Determine how many lines in these records hold "black". Only the number is wanted.

[Object state comparisons]
◆ ◆ ◆ ◆ ◆
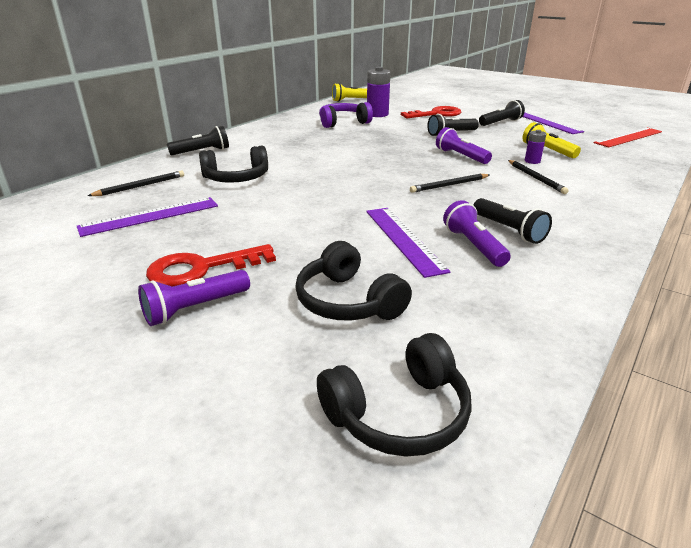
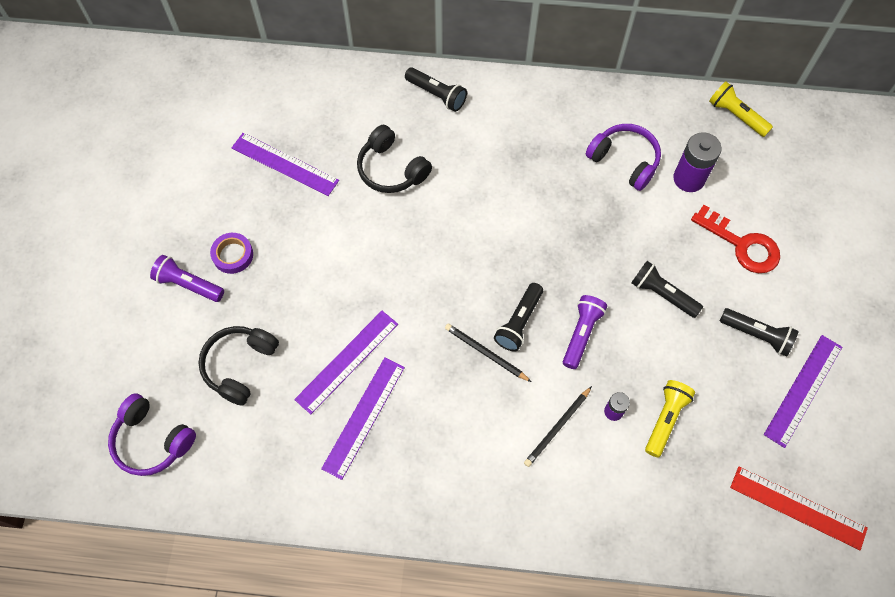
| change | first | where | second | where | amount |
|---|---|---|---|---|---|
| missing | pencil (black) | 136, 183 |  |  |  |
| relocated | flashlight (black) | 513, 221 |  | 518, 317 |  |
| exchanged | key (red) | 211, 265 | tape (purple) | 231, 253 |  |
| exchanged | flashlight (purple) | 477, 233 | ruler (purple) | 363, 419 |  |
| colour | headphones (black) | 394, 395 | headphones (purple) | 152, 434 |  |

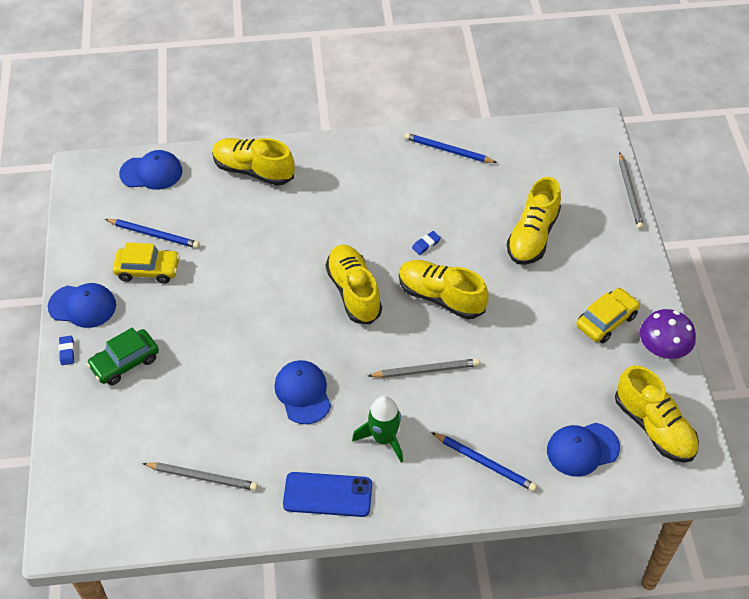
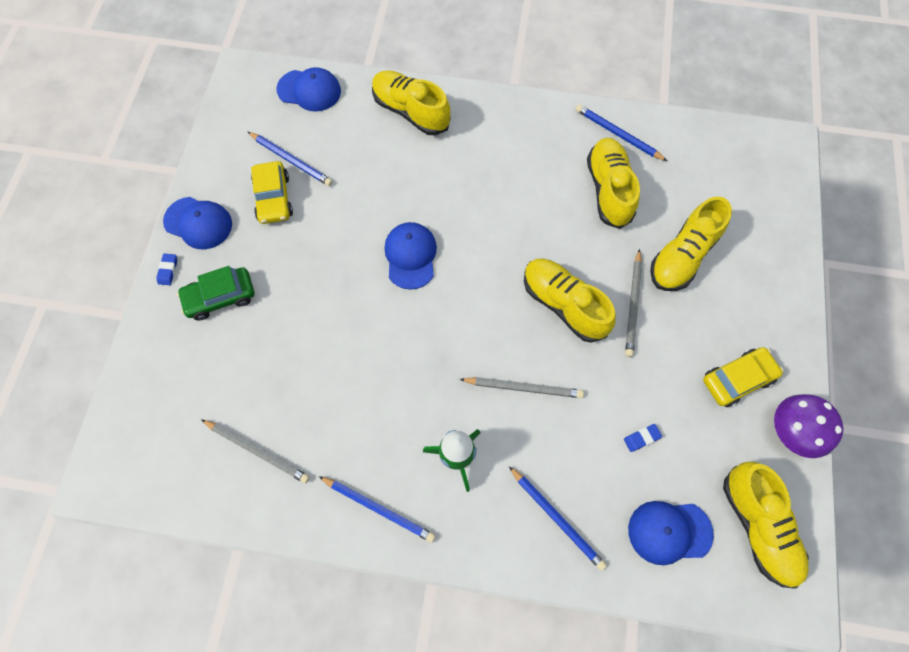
| change | first | where | second | where | amount |
|---|---|---|---|---|---|
| relocated | cap (blue) | 302, 392 |  | 410, 256 |  |
| relocated | shoe (yellow) | 354, 284 |  | 613, 183 |  |
| relocated | eraser (blue) | 426, 243 |  | 643, 438 |  |
| relocated | pencil (grey) | 631, 191 |  | 633, 303 |  |
| exchanged | phone (blue) | 327, 494 | pencil (blue) | 377, 509 |  |
| spun | car (yellow) | 146, 263 |  | 272, 192 | 60 degrees clockwise |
◆ ◆ ◆ ◆ ◆
The answer>
3